TASK OBJECTIVE
Without any of their pictures, return all of the records exactly.

EXERCISE INPUT
·····
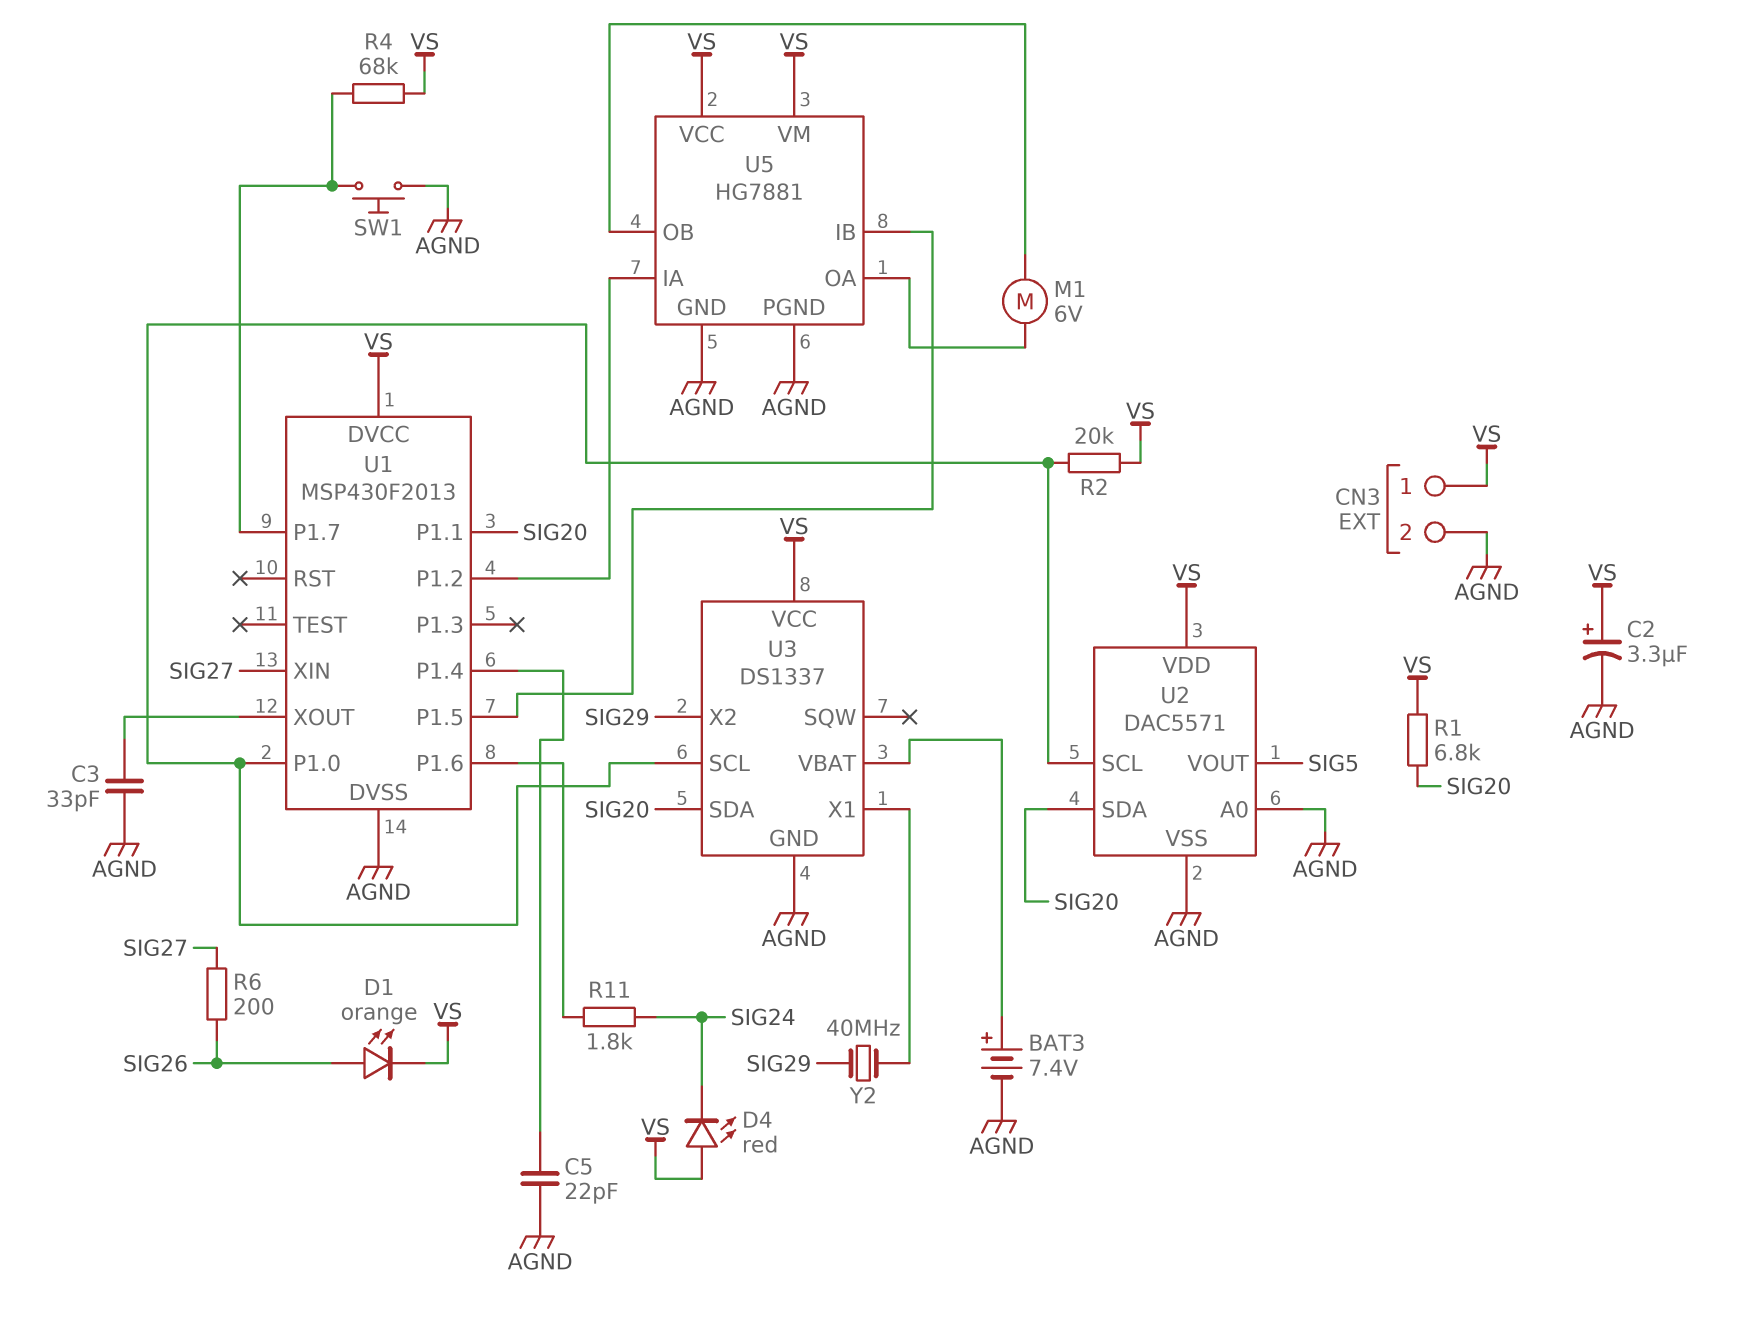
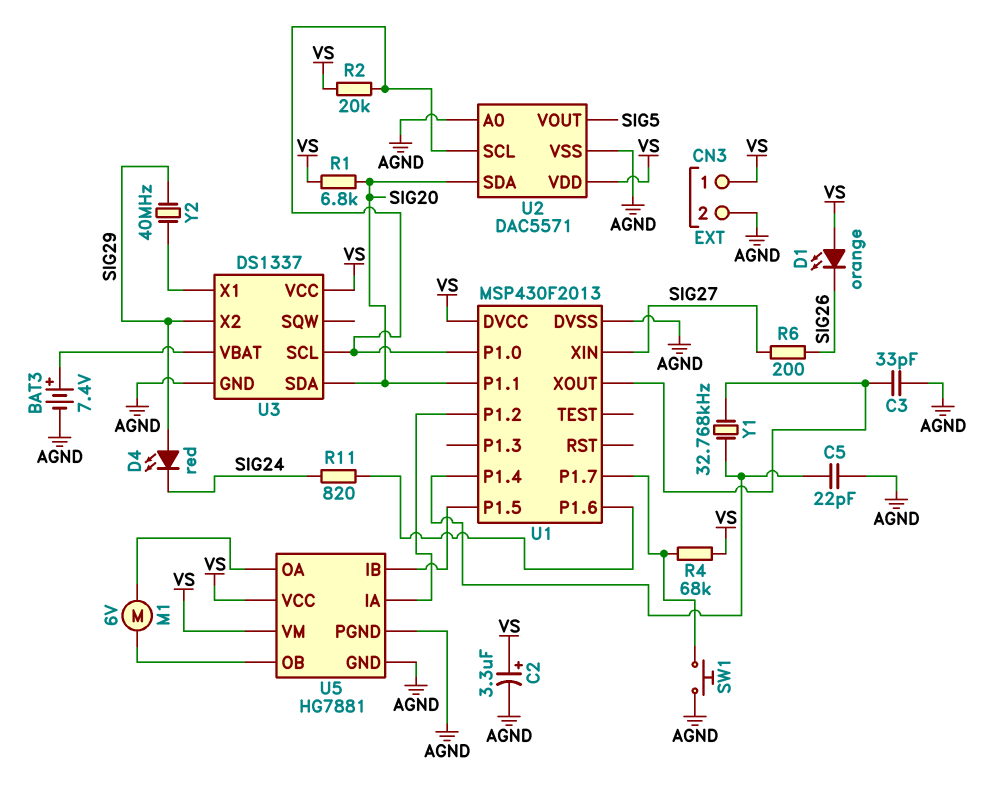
D1: LED orange (A SIG26, K VS) -> LED orange (A VS, K SIG26)
D4: LED red (A VS, K SIG24) -> LED red (A SIG29, K SIG24)
R11: 1.8k (SIG24, U1/P1.6) -> 820 (SIG24, U1/P1.6)
Y1: none -> 32.768kHz (U1/P1.4, U1/XOUT)

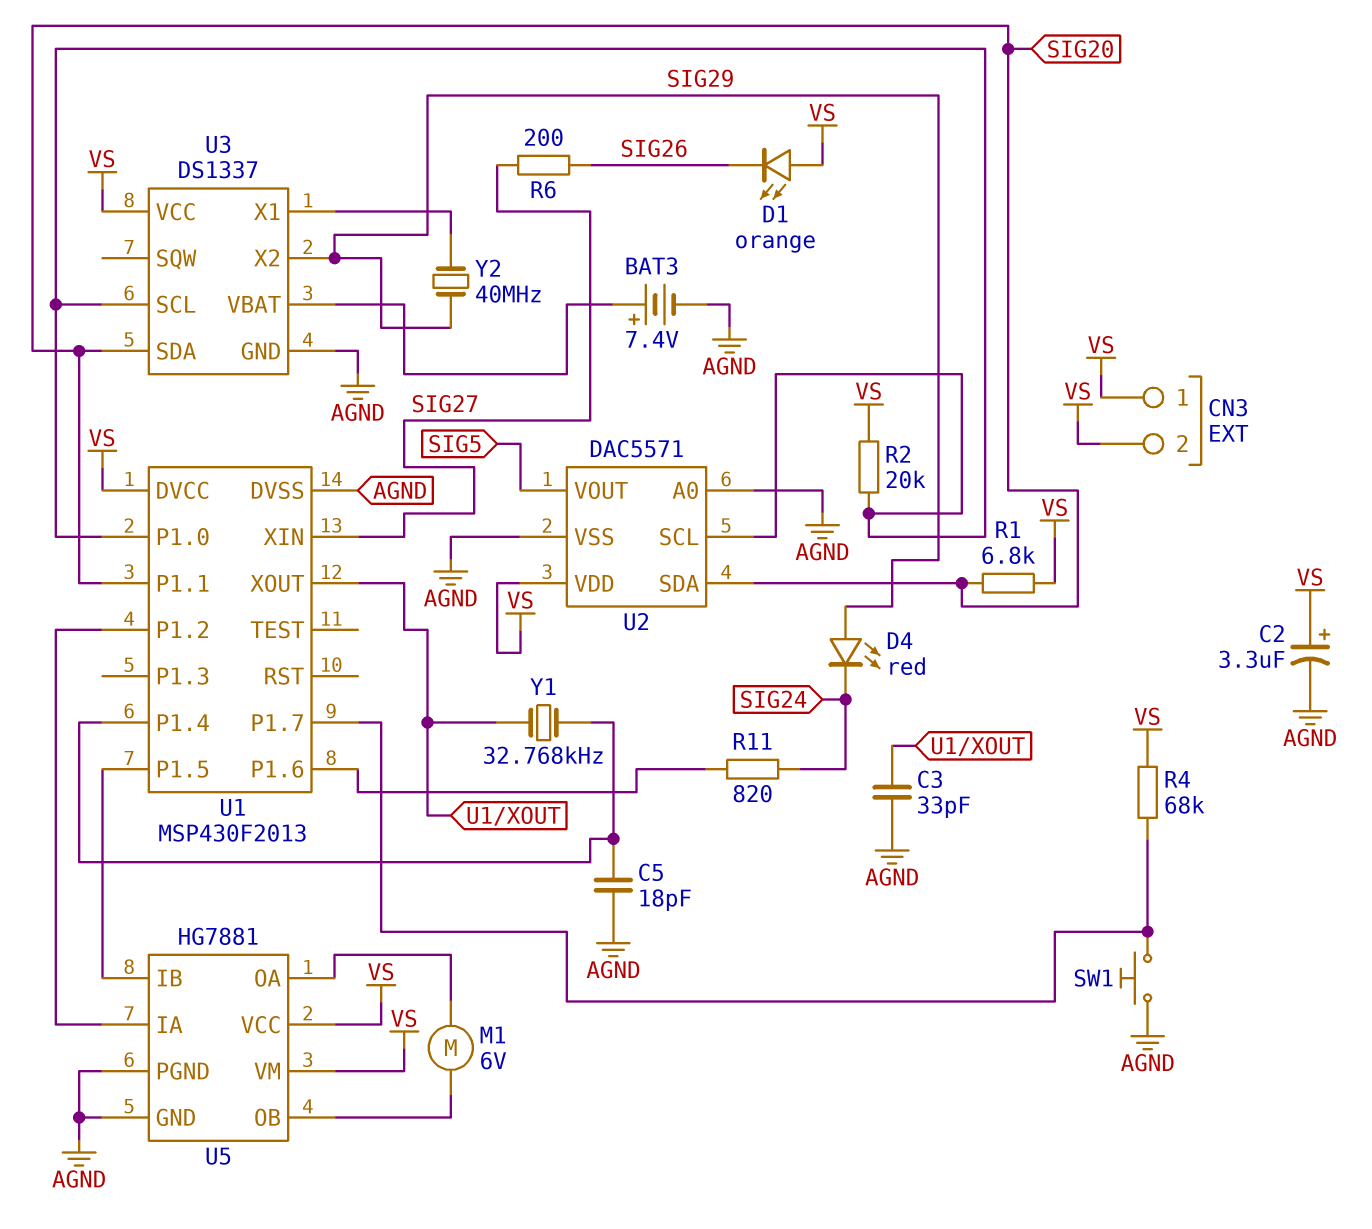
C5: 22pF (AGND, U1/P1.4) -> 18pF (AGND, U1/P1.4)
CN3 pin 2: AGND -> VS

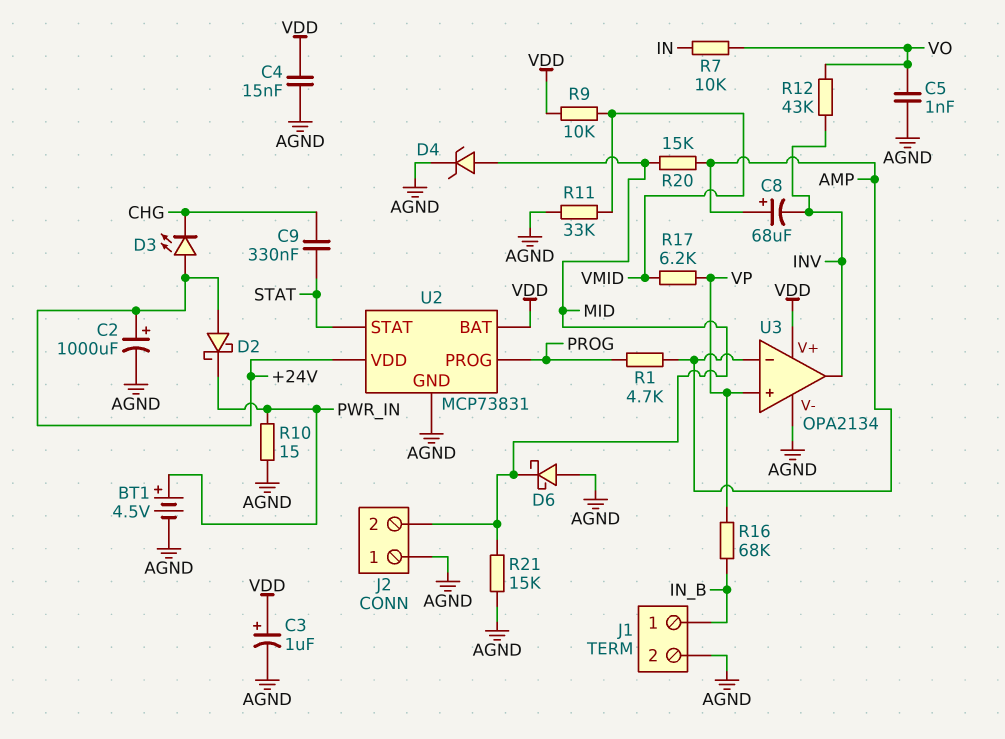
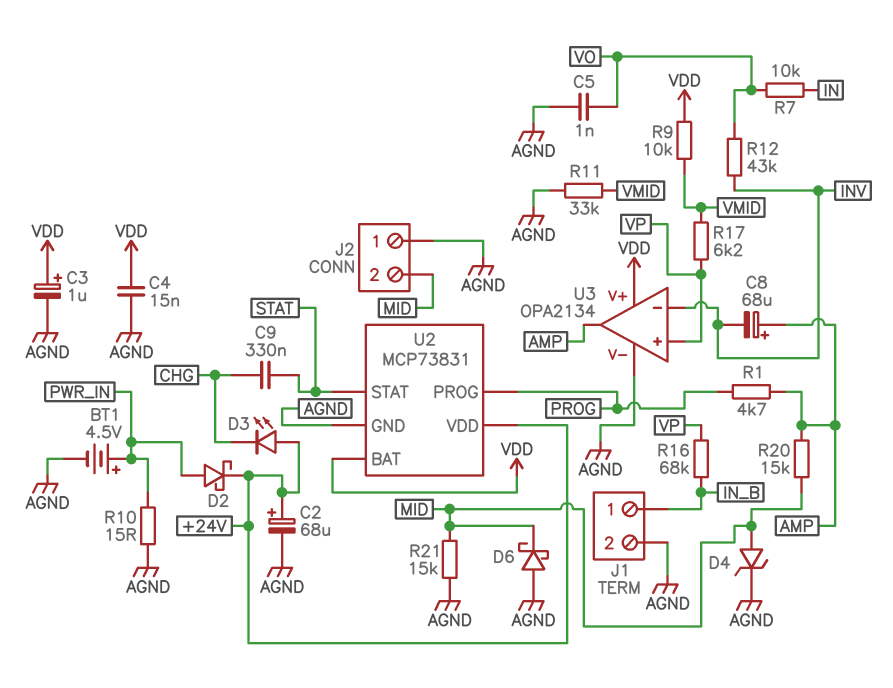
C2: 1000uF (plus +24V, minus AGND) -> 68uF (plus +24V, minus AGND)
D2: schottky (A +24V, K PWR_IN) -> schottky (A PWR_IN, K +24V)
U3 pin in-: AMP -> INV
U3 pin out: INV -> AMP

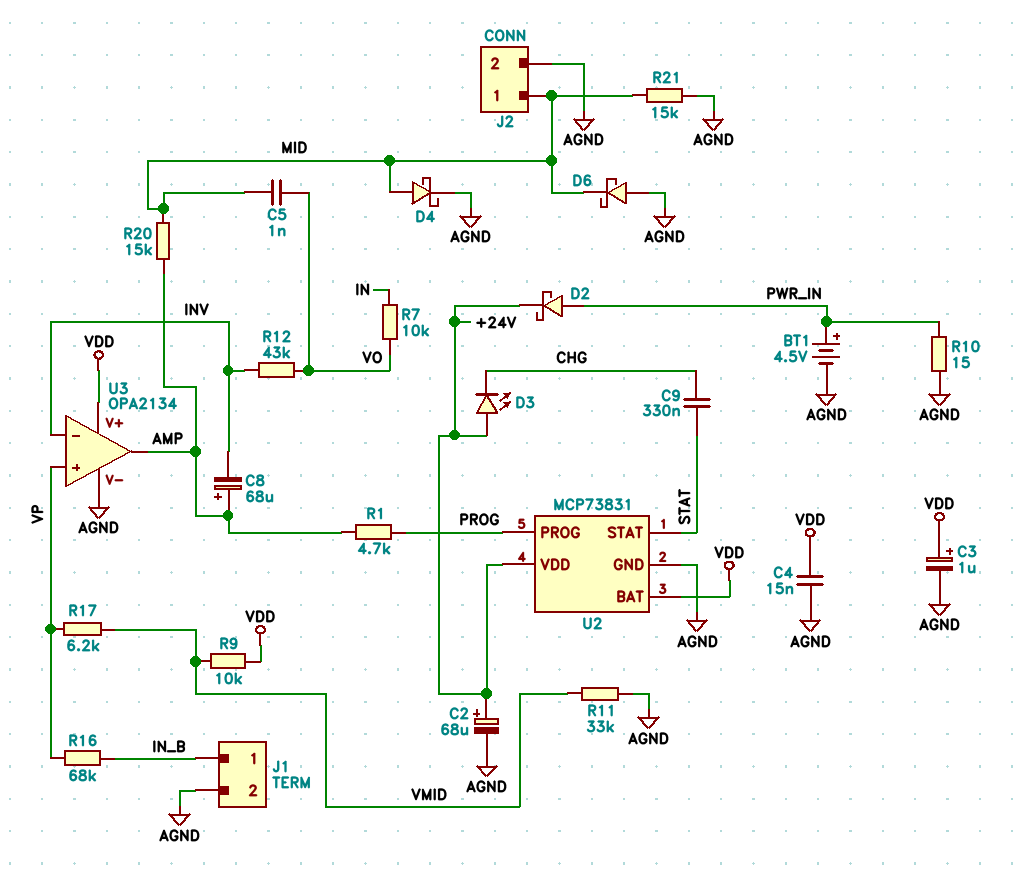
C5: 1nF (AGND, VO) -> 1nF (MID, VO)
D4: zener (A MID, K AGND) -> schottky (A MID, K AGND)
J2 pin 1: AGND -> MID
J2 pin 2: MID -> AGND

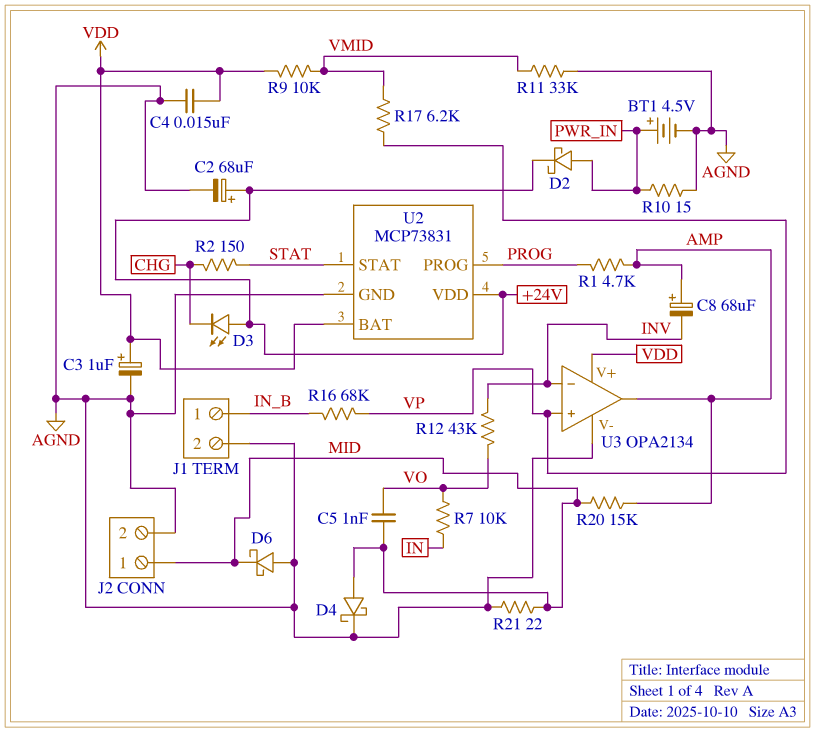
C9: 330nF (CHG, STAT) -> none
R2: none -> 150 (CHG, STAT)
R21: 15k (AGND, MID) -> 22 (AGND, MID)

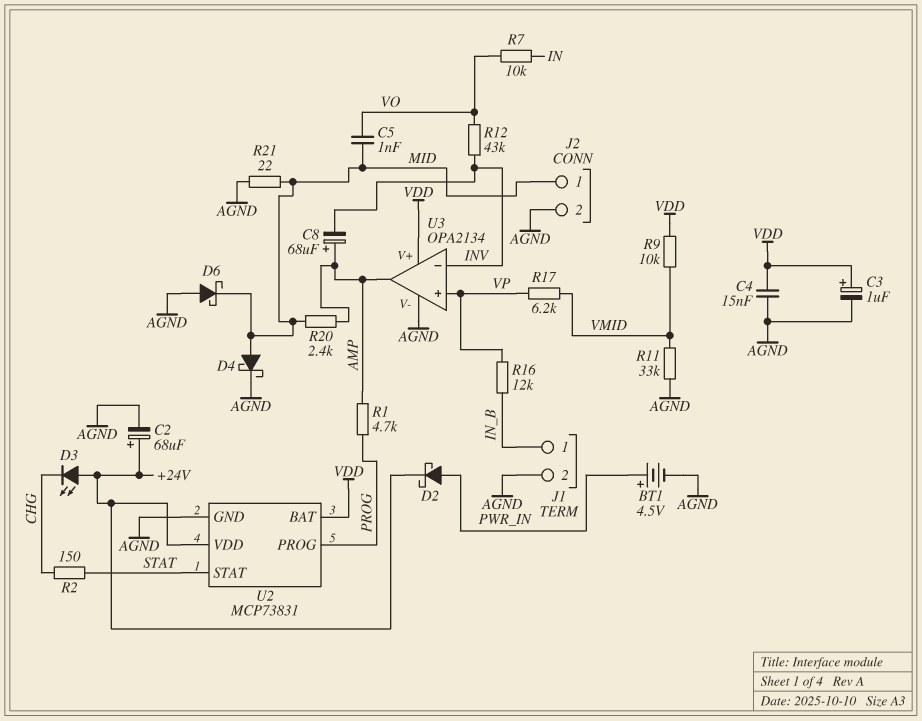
R10: 15 (AGND, PWR_IN) -> none
R16: 68k (IN_B, VP) -> 12k (IN_B, VP)
R20: 15k (AMP, MID) -> 2.4k (AMP, MID)

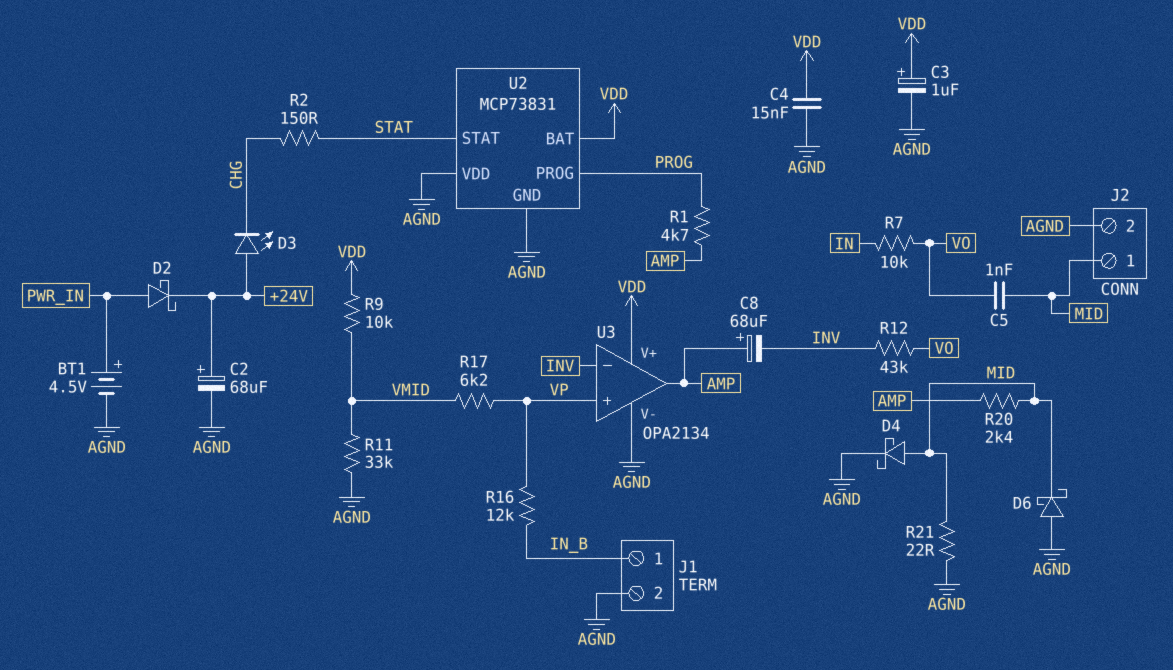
U2 pin VDD: +24V -> AGND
·····
RESPONSE
D1: LED orange (A SIG26, K VS) -> LED orange (A VS, K SIG26)
D4: LED red (A VS, K SIG24) -> LED red (A SIG29, K SIG24)
R11: 1.8k (SIG24, U1/P1.6) -> 820 (SIG24, U1/P1.6)
Y1: none -> 32.768kHz (U1/P1.4, U1/XOUT)

C5: 22pF (AGND, U1/P1.4) -> 18pF (AGND, U1/P1.4)
CN3 pin 2: AGND -> VS

C2: 1000uF (plus +24V, minus AGND) -> 68uF (plus +24V, minus AGND)
D2: schottky (A +24V, K PWR_IN) -> schottky (A PWR_IN, K +24V)
U3 pin in-: AMP -> INV
U3 pin out: INV -> AMP

C5: 1nF (AGND, VO) -> 1nF (MID, VO)
D4: zener (A MID, K AGND) -> schottky (A MID, K AGND)
J2 pin 1: AGND -> MID
J2 pin 2: MID -> AGND

C9: 330nF (CHG, STAT) -> none
R2: none -> 150 (CHG, STAT)
R21: 15k (AGND, MID) -> 22 (AGND, MID)

R10: 15 (AGND, PWR_IN) -> none
R16: 68k (IN_B, VP) -> 12k (IN_B, VP)
R20: 15k (AMP, MID) -> 2.4k (AMP, MID)

U2 pin VDD: +24V -> AGND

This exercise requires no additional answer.